■ WHAT YOU ARE ASKED TO DO ■
Exact reproduction is required for all entries.

■ Itemized modification records ■
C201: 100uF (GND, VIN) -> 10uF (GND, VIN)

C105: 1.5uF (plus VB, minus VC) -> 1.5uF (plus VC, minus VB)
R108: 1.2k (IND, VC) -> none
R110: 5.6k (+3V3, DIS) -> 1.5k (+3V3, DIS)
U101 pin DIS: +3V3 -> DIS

■ ANSWER FOR THE TASK ■
C201: 100uF (GND, VIN) -> 10uF (GND, VIN)

C105: 1.5uF (plus VB, minus VC) -> 1.5uF (plus VC, minus VB)
R108: 1.2k (IND, VC) -> none
R110: 5.6k (+3V3, DIS) -> 1.5k (+3V3, DIS)
U101 pin DIS: +3V3 -> DIS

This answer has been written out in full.